*Material provided*:
►
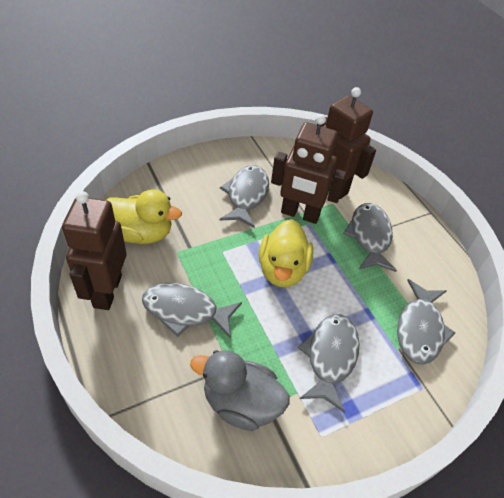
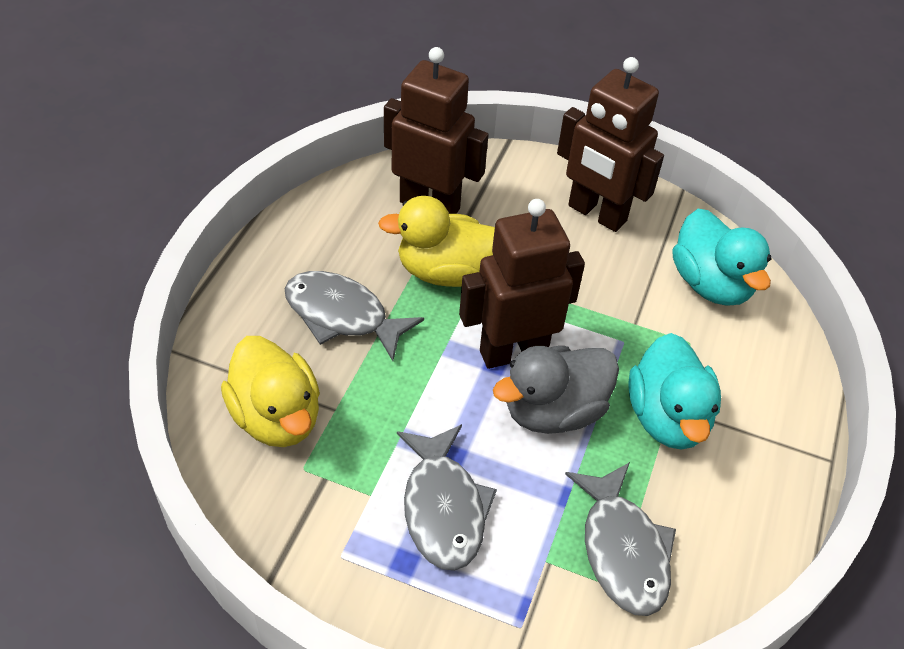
grey fish: 5 -> 3
turquoise duck: 0 -> 2

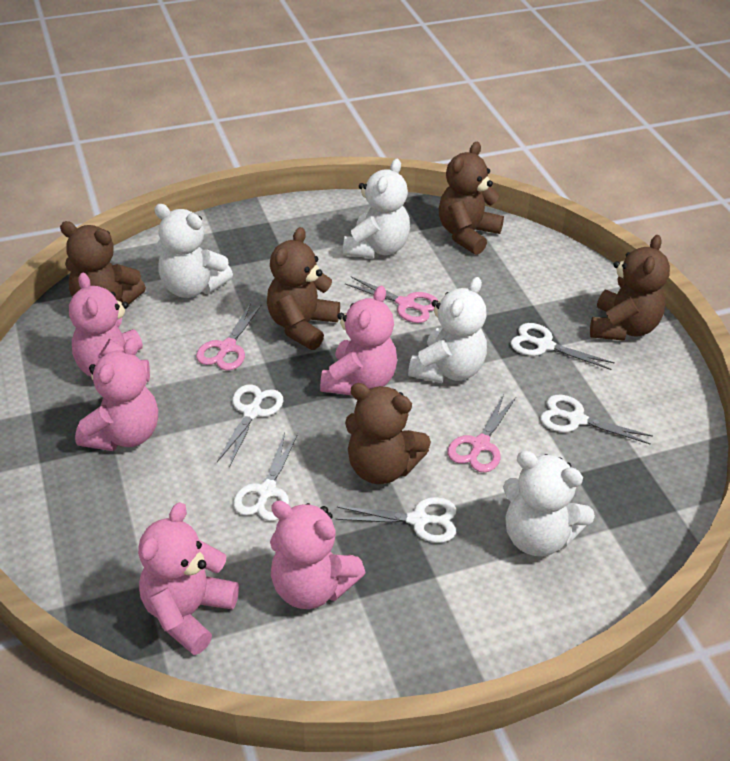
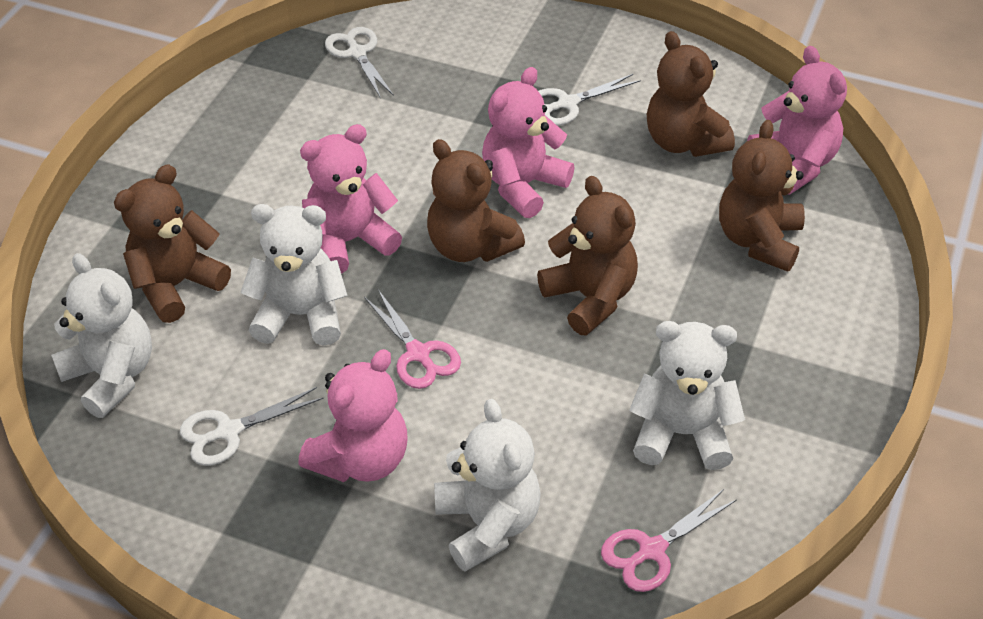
pink scissors: 3 -> 2
pink teddy bear: 5 -> 4
white scissors: 5 -> 3

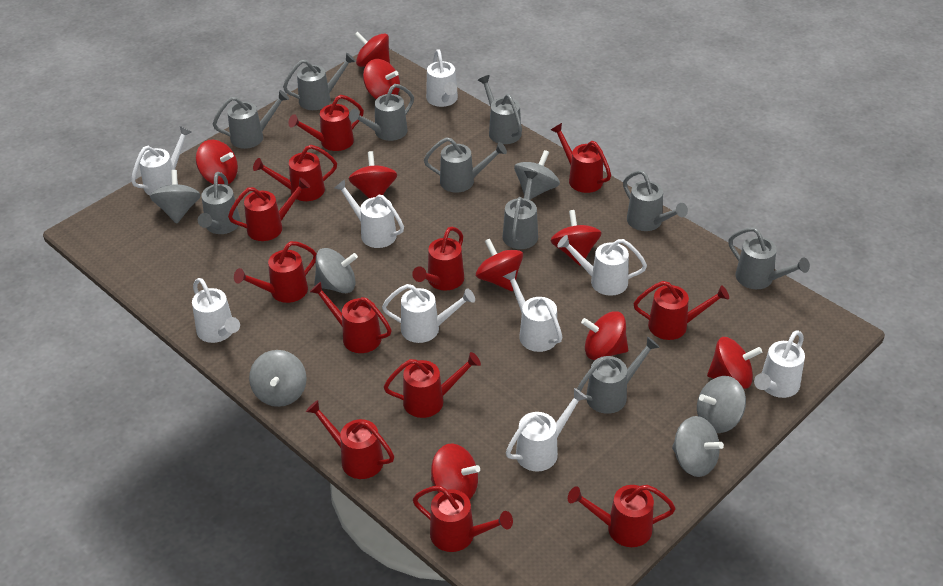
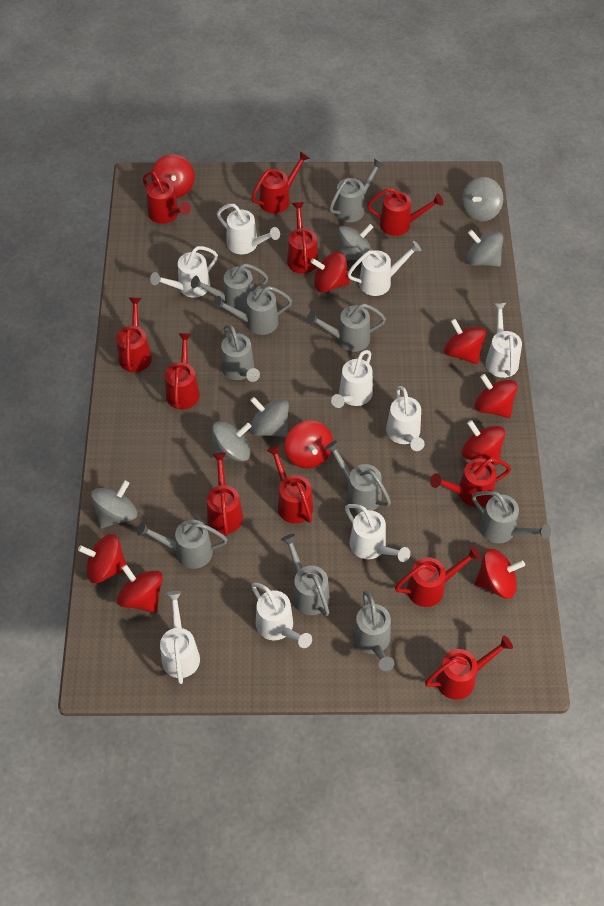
red watering can: 12 -> 11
◄
*Problem*: The entries above are to be printed again word for word, with every picture removed.

*Solution to this exercise*:
grey fish: 5 -> 3
turquoise duck: 0 -> 2

pink scissors: 3 -> 2
pink teddy bear: 5 -> 4
white scissors: 5 -> 3

red watering can: 12 -> 11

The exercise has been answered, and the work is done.